→ The task
Write out the data word for word, starting at its very first line and stopping after the line that contains "Question: Which object", with that line included.

## begin Input material

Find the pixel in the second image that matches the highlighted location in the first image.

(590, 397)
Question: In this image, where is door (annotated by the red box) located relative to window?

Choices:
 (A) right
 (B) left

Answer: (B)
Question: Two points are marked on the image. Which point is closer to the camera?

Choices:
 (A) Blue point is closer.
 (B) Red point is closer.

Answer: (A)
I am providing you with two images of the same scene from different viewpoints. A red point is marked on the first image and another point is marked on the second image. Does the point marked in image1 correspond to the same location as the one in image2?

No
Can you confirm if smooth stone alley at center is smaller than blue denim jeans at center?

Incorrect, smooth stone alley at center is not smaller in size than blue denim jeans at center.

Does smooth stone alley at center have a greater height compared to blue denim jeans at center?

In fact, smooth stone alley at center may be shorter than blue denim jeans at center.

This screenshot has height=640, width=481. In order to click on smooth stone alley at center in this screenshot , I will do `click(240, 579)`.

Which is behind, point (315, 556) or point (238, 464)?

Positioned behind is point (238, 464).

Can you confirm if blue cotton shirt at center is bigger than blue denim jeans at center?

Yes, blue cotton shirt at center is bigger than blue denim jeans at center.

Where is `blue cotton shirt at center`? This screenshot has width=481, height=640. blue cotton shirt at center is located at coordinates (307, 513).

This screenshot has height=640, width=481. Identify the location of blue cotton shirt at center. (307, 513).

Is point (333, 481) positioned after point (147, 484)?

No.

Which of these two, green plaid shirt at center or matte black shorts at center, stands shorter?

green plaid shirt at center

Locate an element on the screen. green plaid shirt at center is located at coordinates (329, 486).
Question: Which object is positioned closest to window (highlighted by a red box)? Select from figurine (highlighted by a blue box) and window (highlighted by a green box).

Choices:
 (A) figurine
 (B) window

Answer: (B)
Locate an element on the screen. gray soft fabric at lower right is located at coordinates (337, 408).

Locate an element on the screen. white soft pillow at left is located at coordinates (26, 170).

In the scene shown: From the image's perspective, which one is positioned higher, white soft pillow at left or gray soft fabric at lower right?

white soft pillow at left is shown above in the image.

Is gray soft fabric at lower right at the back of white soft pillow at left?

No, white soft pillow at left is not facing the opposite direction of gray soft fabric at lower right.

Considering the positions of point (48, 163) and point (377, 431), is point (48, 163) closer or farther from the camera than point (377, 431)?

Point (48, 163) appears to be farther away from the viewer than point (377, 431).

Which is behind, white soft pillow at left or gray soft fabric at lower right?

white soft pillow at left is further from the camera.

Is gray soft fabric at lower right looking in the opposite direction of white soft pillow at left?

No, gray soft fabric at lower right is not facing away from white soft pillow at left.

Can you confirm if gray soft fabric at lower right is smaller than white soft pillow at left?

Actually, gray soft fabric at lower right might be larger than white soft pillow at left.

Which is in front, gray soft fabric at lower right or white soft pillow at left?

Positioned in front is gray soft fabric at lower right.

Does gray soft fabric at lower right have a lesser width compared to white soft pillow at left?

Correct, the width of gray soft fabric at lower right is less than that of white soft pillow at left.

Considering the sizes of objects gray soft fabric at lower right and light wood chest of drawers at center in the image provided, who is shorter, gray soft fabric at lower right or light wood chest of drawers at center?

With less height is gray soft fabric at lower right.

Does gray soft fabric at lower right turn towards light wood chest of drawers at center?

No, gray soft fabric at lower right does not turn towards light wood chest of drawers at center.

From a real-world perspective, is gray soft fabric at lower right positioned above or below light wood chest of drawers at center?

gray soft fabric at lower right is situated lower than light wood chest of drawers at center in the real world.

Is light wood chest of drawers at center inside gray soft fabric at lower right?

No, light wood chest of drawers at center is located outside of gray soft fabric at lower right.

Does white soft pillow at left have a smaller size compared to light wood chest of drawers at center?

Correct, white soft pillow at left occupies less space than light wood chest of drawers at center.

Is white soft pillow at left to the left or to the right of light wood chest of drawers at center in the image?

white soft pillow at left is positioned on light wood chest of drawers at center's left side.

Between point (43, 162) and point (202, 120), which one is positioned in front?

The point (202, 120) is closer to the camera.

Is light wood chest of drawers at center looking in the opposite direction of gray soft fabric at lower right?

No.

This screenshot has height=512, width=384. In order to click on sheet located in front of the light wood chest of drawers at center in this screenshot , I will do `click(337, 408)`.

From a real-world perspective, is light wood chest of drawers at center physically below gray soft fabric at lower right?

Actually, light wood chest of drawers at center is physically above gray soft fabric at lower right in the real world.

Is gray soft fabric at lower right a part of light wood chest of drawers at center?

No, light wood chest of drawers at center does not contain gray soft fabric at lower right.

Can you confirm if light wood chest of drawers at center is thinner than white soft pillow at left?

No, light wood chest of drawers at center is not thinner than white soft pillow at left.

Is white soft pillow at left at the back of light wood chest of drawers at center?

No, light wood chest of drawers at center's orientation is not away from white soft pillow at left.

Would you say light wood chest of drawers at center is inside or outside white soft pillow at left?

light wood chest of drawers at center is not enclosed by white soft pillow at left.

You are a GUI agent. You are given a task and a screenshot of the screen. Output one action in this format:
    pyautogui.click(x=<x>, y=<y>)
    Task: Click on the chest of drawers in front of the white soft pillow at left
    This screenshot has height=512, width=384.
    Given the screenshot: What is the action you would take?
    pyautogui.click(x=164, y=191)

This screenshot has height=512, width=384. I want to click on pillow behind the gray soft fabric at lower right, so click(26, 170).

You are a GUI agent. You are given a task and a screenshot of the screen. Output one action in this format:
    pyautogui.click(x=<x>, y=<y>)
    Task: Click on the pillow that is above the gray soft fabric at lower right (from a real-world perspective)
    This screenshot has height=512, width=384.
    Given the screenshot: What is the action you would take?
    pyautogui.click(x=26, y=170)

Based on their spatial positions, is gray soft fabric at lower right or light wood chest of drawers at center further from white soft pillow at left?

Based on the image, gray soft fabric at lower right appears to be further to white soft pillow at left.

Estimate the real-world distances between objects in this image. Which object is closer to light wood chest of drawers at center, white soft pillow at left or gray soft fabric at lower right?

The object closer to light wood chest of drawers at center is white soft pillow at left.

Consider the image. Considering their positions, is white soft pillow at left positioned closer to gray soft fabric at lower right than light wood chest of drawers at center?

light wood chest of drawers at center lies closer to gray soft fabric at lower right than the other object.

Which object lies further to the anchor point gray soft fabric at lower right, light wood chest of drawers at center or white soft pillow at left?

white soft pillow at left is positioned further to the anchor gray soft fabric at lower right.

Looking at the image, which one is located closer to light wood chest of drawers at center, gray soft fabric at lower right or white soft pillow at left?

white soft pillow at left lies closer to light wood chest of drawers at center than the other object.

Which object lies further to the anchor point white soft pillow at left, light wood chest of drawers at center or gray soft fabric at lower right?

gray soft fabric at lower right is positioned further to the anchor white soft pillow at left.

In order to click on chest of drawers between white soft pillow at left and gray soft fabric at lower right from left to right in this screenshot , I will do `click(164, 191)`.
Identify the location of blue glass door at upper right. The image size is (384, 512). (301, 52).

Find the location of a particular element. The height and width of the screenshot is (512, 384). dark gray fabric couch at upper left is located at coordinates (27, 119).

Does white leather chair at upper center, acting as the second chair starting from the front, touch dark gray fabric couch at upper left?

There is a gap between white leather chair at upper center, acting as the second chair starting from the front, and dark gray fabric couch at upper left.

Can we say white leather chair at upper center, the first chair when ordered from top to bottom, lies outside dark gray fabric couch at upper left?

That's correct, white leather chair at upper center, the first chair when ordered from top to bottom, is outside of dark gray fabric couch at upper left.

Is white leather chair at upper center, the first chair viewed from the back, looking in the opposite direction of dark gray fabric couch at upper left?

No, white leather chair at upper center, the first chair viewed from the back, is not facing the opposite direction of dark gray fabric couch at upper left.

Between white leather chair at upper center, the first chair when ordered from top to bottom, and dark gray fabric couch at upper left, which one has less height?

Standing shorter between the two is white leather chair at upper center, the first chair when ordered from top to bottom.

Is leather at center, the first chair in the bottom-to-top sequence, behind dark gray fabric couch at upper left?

## end Input material

→ Exercise answer
Find the pixel in the second image that matches the highlighted location in the first image.

(590, 397)
Question: In this image, where is door (annotated by the red box) located relative to window?

Choices:
 (A) right
 (B) left

Answer: (B)
Question: Two points are marked on the image. Which point is closer to the camera?

Choices:
 (A) Blue point is closer.
 (B) Red point is closer.

Answer: (A)
I am providing you with two images of the same scene from different viewpoints. A red point is marked on the first image and another point is marked on the second image. Does the point marked in image1 correspond to the same location as the one in image2?

No
Can you confirm if smooth stone alley at center is smaller than blue denim jeans at center?

Incorrect, smooth stone alley at center is not smaller in size than blue denim jeans at center.

Does smooth stone alley at center have a greater height compared to blue denim jeans at center?

In fact, smooth stone alley at center may be shorter than blue denim jeans at center.

This screenshot has height=640, width=481. In order to click on smooth stone alley at center in this screenshot , I will do `click(240, 579)`.

Which is behind, point (315, 556) or point (238, 464)?

Positioned behind is point (238, 464).

Can you confirm if blue cotton shirt at center is bigger than blue denim jeans at center?

Yes, blue cotton shirt at center is bigger than blue denim jeans at center.

Where is `blue cotton shirt at center`? This screenshot has width=481, height=640. blue cotton shirt at center is located at coordinates (307, 513).

This screenshot has height=640, width=481. Identify the location of blue cotton shirt at center. (307, 513).

Is point (333, 481) positioned after point (147, 484)?

No.

Which of these two, green plaid shirt at center or matte black shorts at center, stands shorter?

green plaid shirt at center

Locate an element on the screen. green plaid shirt at center is located at coordinates (329, 486).
Question: Which object is positioned closest to window (highlighted by a red box)? Select from figurine (highlighted by a blue box) and window (highlighted by a green box).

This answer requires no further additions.